BEGIN Records for the task

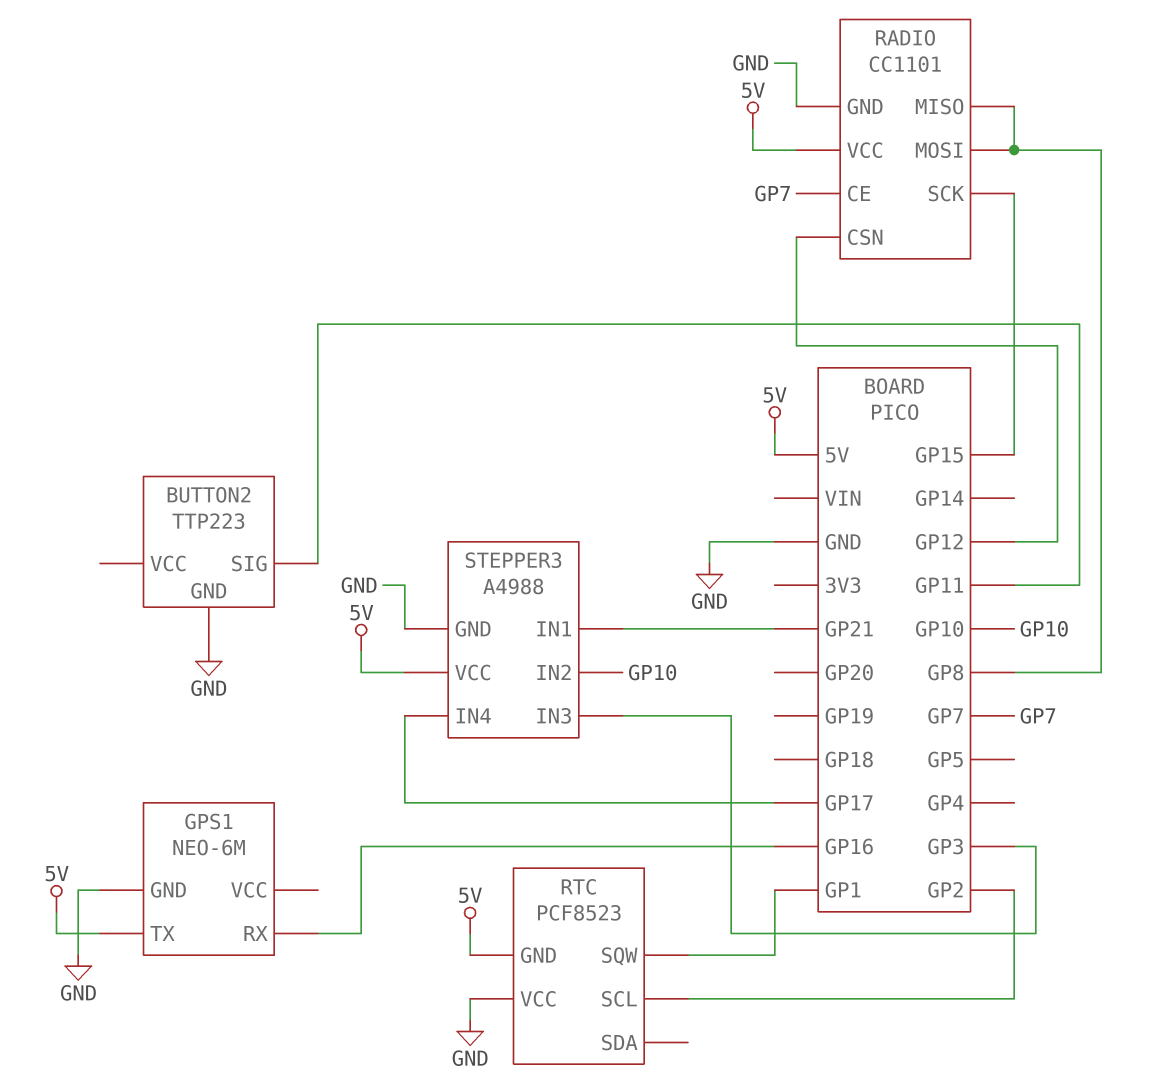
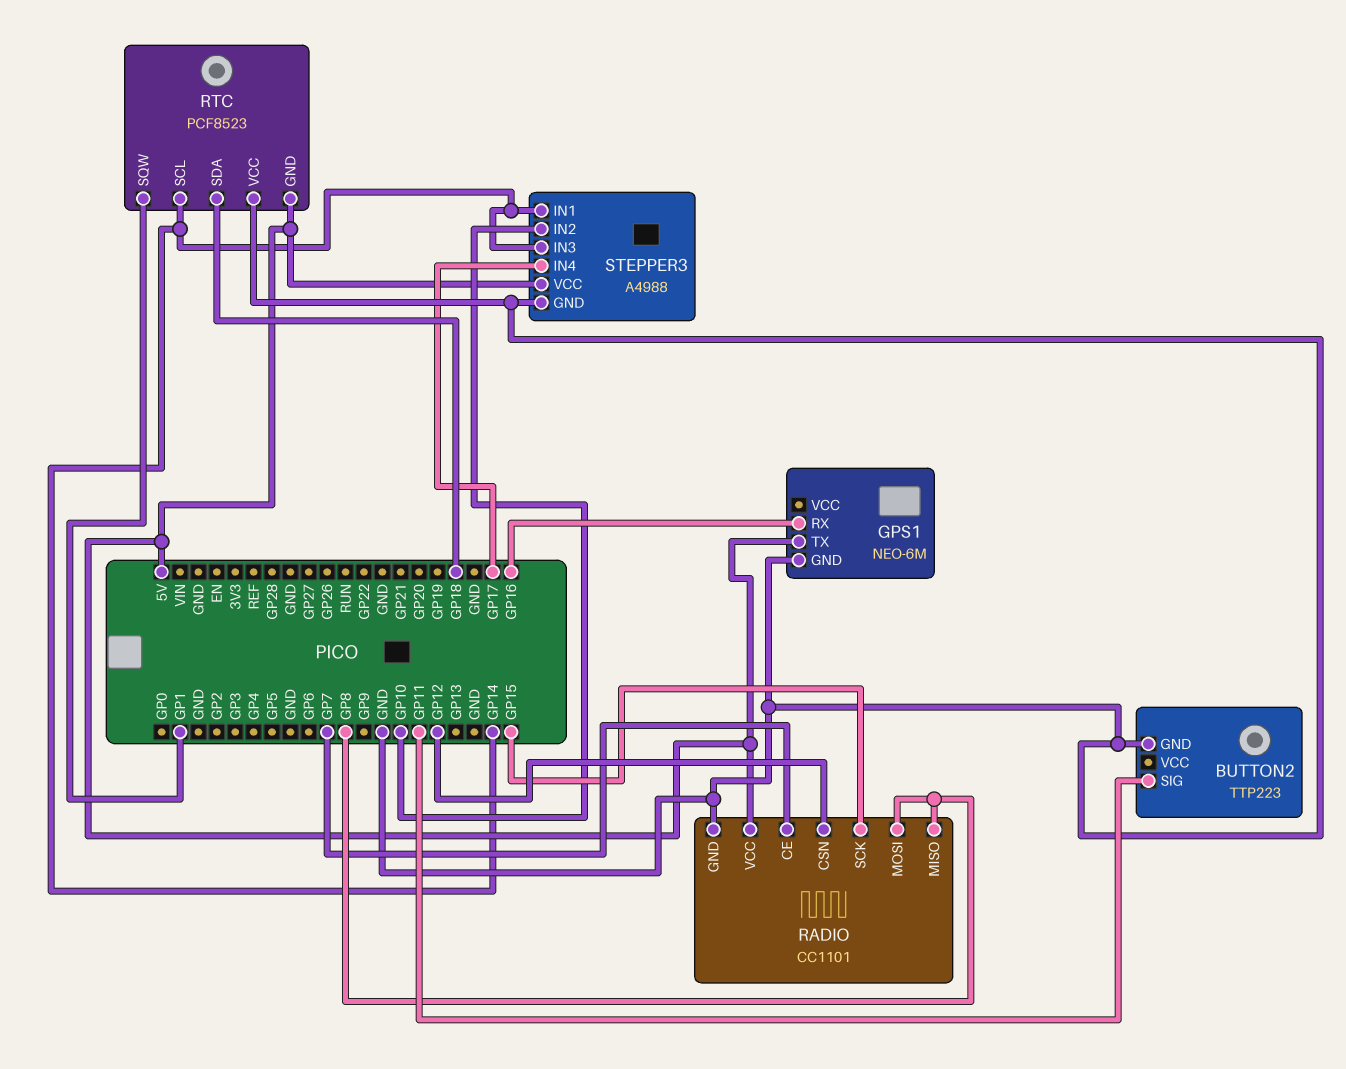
RTC pin SCL: GP2 -> GP14
RTC pin SDA: none -> GP18
STEPPER3 pin IN1: GP21 -> GP14
STEPPER3 pin IN3: GP3 -> GP14

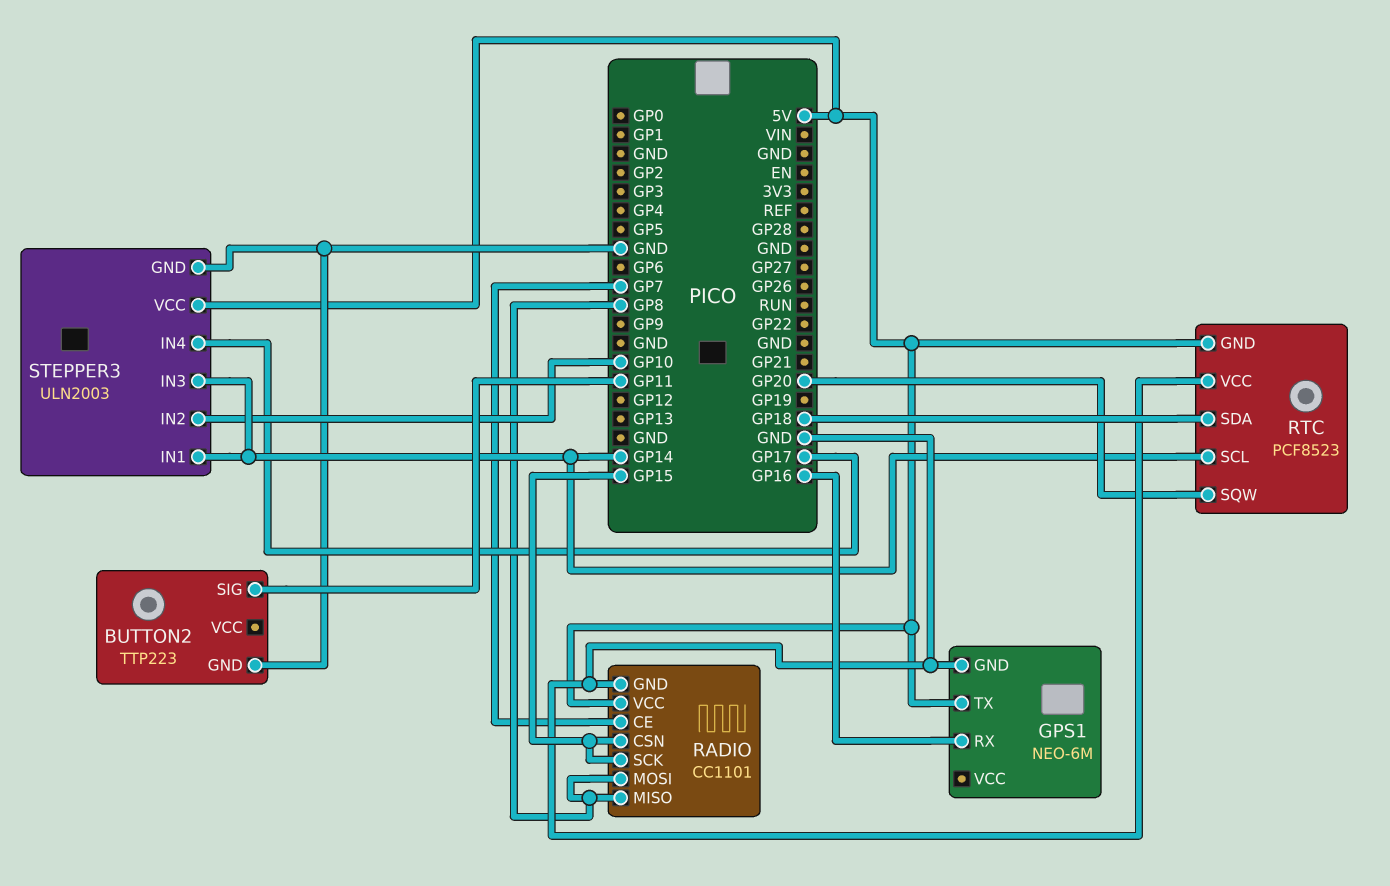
RADIO pin CSN: GP12 -> GP15
RTC pin SQW: GP1 -> GP20
STEPPER3: A4988 -> ULN2003

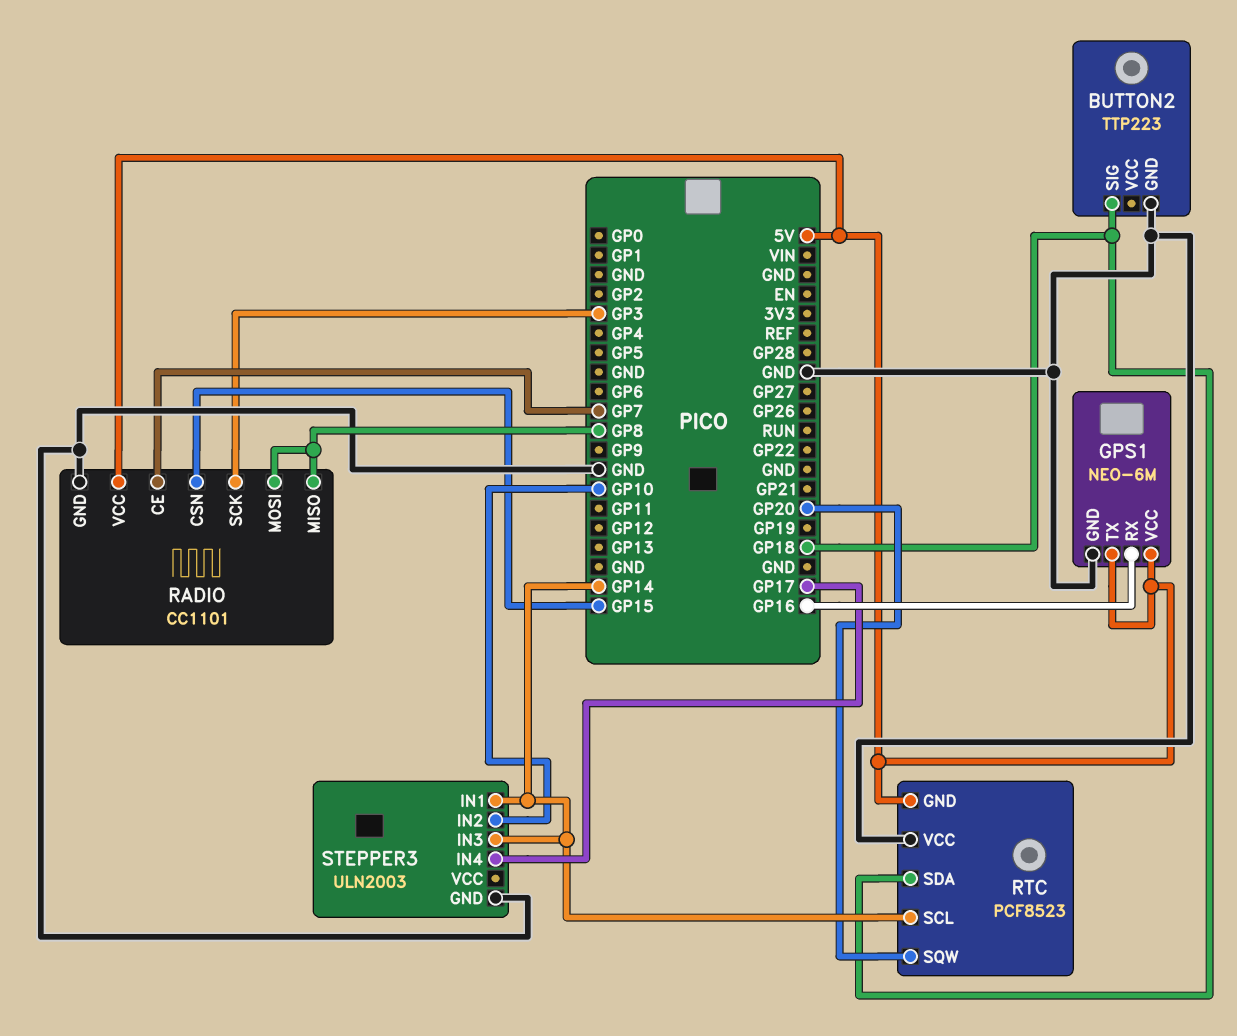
BUTTON2 pin SIG: GP11 -> GP18
GPS1 pin VCC: none -> 5V
RADIO pin SCK: GP15 -> GP3
STEPPER3 pin VCC: 5V -> none

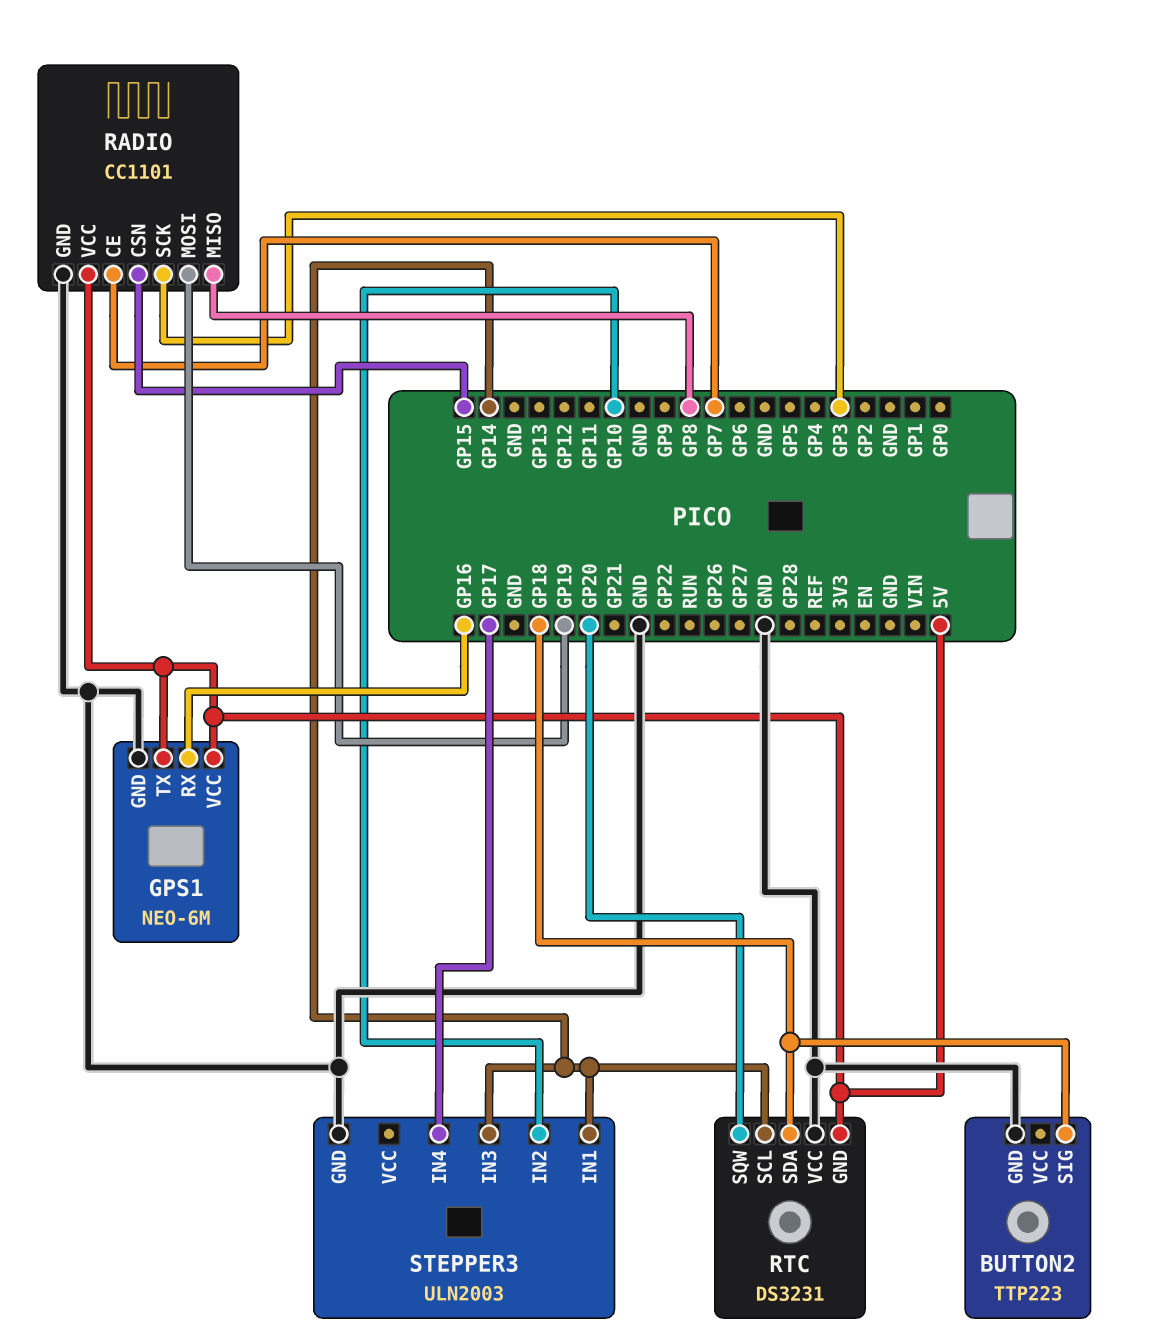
RADIO pin MOSI: GP8 -> GP19
RTC: PCF8523 -> DS3231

END Records for the task

## Task details
Transcribe exactly, and only, the lines from the line with "STEPPER3 pin VCC: 5V -> none" through the last line of the records, inclusive; the pictures do not belong in the copy.

## Solution below
STEPPER3 pin VCC: 5V -> none

RADIO pin MOSI: GP8 -> GP19
RTC: PCF8523 -> DS3231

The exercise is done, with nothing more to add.